# [EXERCISE PROMPT]
Transcribe the rows verbatim, from the line with "green line at" through the line with "black triangle at".

# [EXERCISE INPUT]
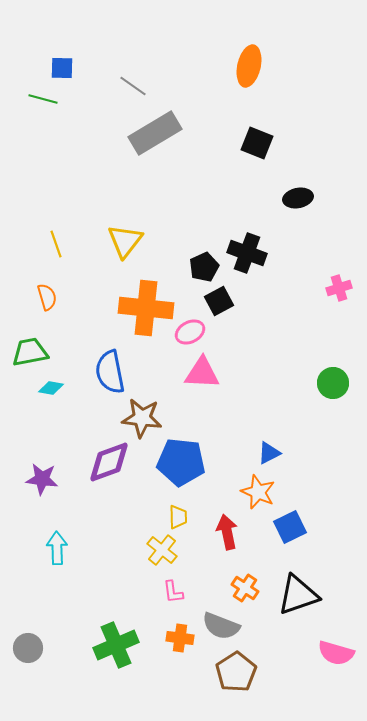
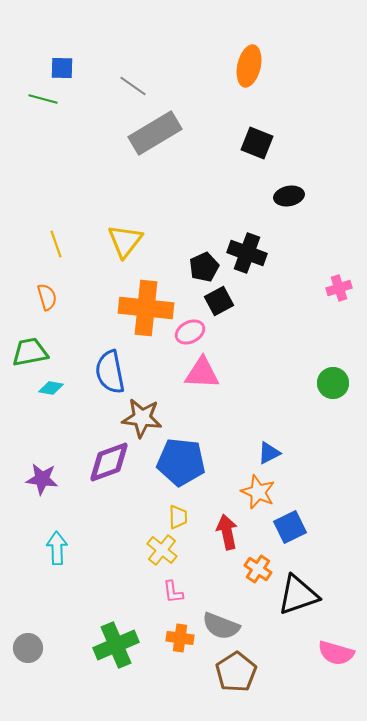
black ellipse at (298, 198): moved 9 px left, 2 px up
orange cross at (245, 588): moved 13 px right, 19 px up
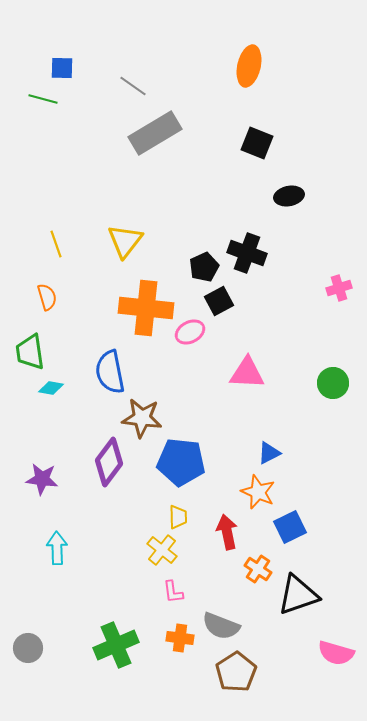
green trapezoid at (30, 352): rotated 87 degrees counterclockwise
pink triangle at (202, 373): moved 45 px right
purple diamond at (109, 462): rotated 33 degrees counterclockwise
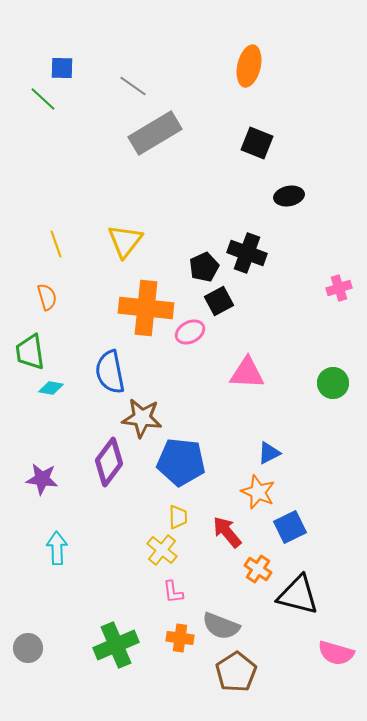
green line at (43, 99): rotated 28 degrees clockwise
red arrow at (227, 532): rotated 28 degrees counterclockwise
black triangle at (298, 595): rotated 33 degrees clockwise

...

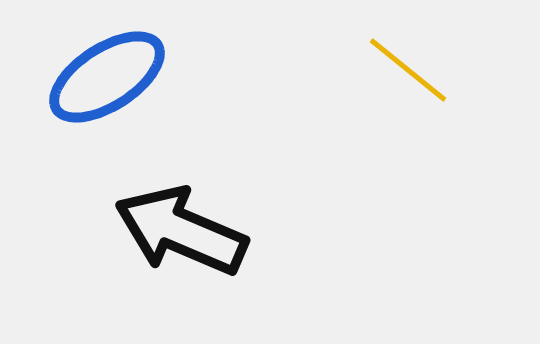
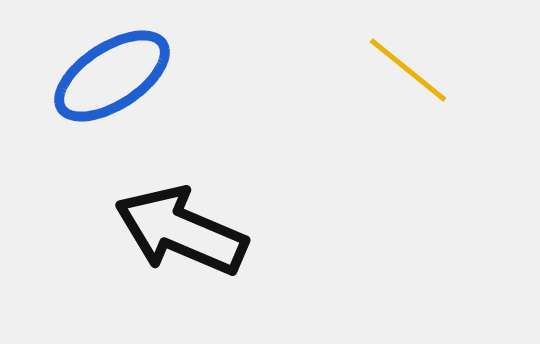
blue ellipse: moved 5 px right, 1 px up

# [TASK RESPONSE]
green line at (43, 99): rotated 28 degrees clockwise
red arrow at (227, 532): rotated 28 degrees counterclockwise
black triangle at (298, 595): rotated 33 degrees clockwise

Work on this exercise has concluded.